[[ Data for this exercise open ]]

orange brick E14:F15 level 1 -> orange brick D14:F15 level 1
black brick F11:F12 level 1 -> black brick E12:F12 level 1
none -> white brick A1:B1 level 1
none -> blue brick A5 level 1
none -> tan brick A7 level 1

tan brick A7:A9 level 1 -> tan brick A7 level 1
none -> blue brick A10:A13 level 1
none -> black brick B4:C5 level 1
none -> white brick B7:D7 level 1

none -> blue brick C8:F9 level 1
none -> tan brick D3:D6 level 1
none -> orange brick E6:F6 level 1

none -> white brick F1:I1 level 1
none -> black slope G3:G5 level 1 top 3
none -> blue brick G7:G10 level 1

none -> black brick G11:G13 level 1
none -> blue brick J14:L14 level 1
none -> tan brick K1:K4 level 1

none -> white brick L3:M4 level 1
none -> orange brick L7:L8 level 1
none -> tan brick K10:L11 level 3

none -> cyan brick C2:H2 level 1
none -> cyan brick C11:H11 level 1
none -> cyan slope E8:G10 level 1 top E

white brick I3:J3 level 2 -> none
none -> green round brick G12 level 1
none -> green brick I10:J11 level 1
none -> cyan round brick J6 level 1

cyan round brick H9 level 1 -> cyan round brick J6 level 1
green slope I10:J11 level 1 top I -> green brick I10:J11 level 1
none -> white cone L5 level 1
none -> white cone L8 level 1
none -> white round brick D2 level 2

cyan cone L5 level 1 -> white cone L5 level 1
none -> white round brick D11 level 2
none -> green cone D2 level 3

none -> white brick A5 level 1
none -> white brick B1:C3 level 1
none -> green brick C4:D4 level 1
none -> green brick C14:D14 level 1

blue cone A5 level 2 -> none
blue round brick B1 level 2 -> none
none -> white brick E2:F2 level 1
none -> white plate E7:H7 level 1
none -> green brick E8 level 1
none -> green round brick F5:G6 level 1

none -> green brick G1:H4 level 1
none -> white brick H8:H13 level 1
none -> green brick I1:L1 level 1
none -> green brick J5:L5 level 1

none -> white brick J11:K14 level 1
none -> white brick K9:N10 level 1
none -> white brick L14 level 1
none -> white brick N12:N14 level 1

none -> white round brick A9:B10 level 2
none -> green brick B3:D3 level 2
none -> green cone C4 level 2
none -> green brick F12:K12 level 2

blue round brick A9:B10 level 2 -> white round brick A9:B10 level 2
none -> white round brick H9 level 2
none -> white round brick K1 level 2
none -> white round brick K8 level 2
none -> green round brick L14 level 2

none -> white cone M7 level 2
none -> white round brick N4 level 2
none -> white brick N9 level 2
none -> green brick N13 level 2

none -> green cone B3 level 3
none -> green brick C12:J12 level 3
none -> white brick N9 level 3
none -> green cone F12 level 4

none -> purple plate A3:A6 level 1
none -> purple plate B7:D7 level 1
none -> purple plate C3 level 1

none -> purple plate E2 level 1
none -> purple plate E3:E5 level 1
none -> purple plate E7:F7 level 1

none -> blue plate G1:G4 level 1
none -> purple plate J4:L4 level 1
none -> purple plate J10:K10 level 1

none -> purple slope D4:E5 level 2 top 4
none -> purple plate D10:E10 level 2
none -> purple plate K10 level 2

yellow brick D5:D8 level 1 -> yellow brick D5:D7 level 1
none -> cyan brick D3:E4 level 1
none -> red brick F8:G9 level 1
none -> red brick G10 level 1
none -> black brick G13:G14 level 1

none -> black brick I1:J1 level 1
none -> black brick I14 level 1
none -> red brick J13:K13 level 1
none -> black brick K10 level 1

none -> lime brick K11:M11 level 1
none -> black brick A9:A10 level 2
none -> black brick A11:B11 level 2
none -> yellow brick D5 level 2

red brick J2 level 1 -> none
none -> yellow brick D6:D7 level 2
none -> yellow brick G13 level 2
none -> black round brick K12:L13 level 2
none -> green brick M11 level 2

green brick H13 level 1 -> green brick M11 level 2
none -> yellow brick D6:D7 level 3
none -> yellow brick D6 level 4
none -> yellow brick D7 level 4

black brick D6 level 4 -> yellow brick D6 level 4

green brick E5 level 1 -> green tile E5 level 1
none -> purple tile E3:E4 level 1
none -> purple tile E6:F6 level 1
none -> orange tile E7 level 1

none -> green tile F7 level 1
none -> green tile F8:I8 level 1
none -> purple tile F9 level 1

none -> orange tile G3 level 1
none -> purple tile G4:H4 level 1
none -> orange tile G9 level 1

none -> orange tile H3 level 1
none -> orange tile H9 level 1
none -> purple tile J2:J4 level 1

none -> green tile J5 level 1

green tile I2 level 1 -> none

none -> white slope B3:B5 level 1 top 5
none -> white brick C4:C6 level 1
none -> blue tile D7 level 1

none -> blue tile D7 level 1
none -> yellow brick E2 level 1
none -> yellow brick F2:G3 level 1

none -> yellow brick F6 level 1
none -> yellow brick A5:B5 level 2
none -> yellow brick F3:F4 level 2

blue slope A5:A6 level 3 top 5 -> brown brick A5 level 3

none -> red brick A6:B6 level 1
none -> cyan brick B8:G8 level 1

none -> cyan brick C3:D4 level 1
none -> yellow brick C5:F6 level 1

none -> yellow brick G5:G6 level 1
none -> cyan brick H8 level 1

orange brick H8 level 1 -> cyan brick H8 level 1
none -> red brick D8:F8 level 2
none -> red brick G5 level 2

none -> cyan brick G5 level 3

[[ Data for this exercise closed ]]

• [Task instructions] What you give back should be exactly the lines of the data above from the line with "none -> black brick G11:G13 level 1" through the line with "none -> purple plate A3:A6 level 1", both of those included, and nothing more.

• [Your solution]
none -> black brick G11:G13 level 1
none -> blue brick J14:L14 level 1
none -> tan brick K1:K4 level 1

none -> white brick L3:M4 level 1
none -> orange brick L7:L8 level 1
none -> tan brick K10:L11 level 3

none -> cyan brick C2:H2 level 1
none -> cyan brick C11:H11 level 1
none -> cyan slope E8:G10 level 1 top E

white brick I3:J3 level 2 -> none
none -> green round brick G12 level 1
none -> green brick I10:J11 level 1
none -> cyan round brick J6 level 1

cyan round brick H9 level 1 -> cyan round brick J6 level 1
green slope I10:J11 level 1 top I -> green brick I10:J11 level 1
none -> white cone L5 level 1
none -> white cone L8 level 1
none -> white round brick D2 level 2

cyan cone L5 level 1 -> white cone L5 level 1
none -> white round brick D11 level 2
none -> green cone D2 level 3

none -> white brick A5 level 1
none -> white brick B1:C3 level 1
none -> green brick C4:D4 level 1
none -> green brick C14:D14 level 1

blue cone A5 level 2 -> none
blue round brick B1 level 2 -> none
none -> white brick E2:F2 level 1
none -> white plate E7:H7 level 1
none -> green brick E8 level 1
none -> green round brick F5:G6 level 1

none -> green brick G1:H4 level 1
none -> white brick H8:H13 level 1
none -> green brick I1:L1 level 1
none -> green brick J5:L5 level 1

none -> white brick J11:K14 level 1
none -> white brick K9:N10 level 1
none -> white brick L14 level 1
none -> white brick N12:N14 level 1

none -> white round brick A9:B10 level 2
none -> green brick B3:D3 level 2
none -> green cone C4 level 2
none -> green brick F12:K12 level 2

blue round brick A9:B10 level 2 -> white round brick A9:B10 level 2
none -> white round brick H9 level 2
none -> white round brick K1 level 2
none -> white round brick K8 level 2
none -> green round brick L14 level 2

none -> white cone M7 level 2
none -> white round brick N4 level 2
none -> white brick N9 level 2
none -> green brick N13 level 2

none -> green cone B3 level 3
none -> green brick C12:J12 level 3
none -> white brick N9 level 3
none -> green cone F12 level 4

none -> purple plate A3:A6 level 1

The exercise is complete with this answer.